Task input
________________________________________

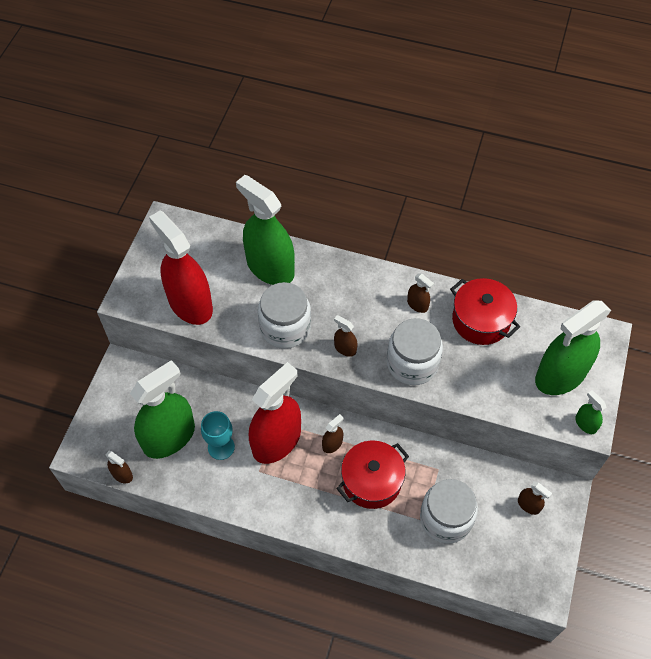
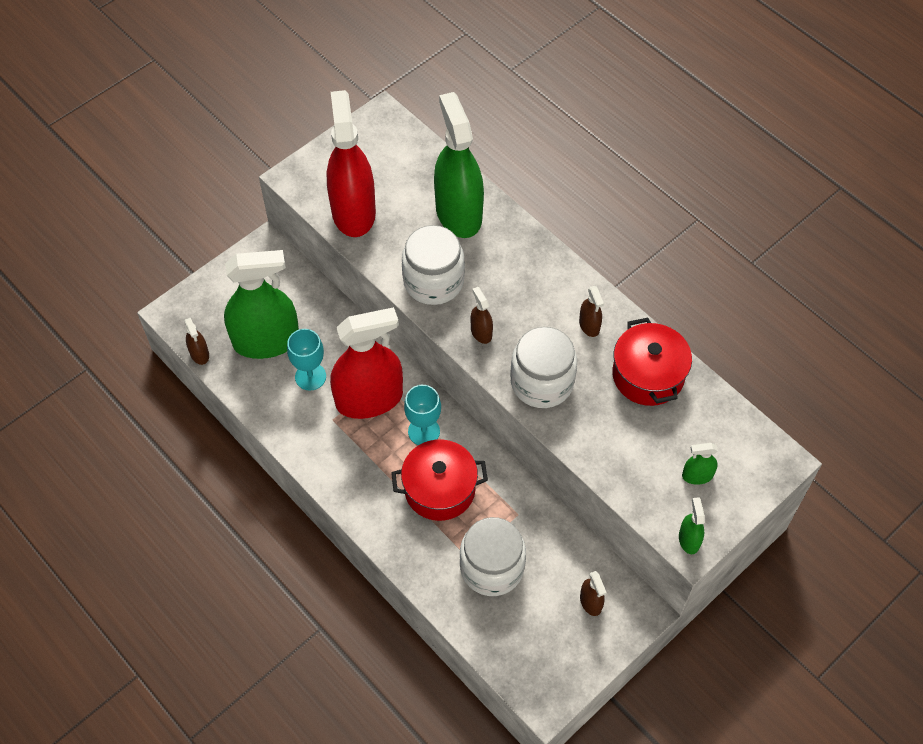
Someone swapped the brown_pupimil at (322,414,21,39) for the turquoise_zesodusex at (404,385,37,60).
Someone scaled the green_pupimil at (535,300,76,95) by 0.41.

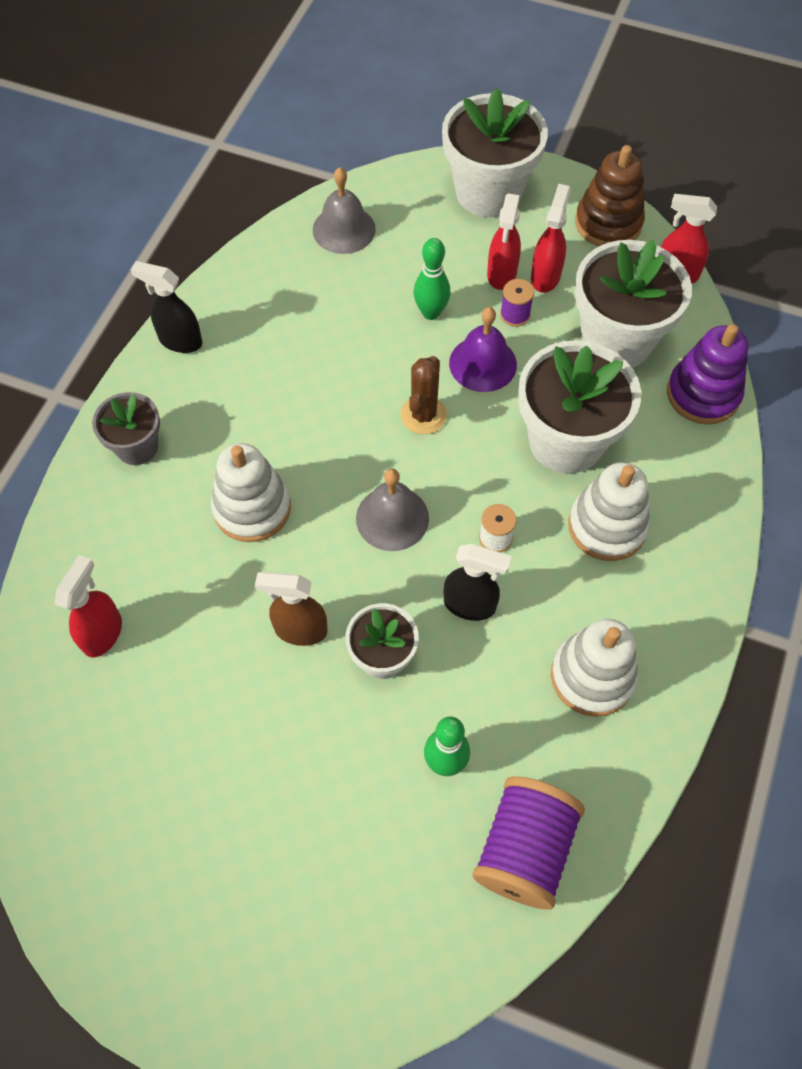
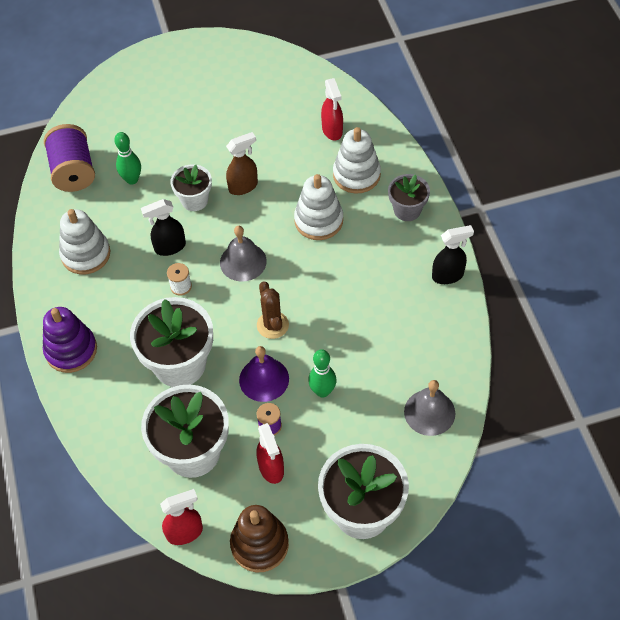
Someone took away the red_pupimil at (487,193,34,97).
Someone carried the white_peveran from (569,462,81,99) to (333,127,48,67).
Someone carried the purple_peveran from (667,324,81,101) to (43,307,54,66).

________________________________________

Work to be completed
The entries are to be transcribed word for word, without their images.

Response to this exercise
Someone swapped the brown_pupimil at (322,414,21,39) for the turquoise_zesodusex at (404,385,37,60).
Someone scaled the green_pupimil at (535,300,76,95) by 0.41.

Someone took away the red_pupimil at (487,193,34,97).
Someone carried the white_peveran from (569,462,81,99) to (333,127,48,67).
Someone carried the purple_peveran from (667,324,81,101) to (43,307,54,66).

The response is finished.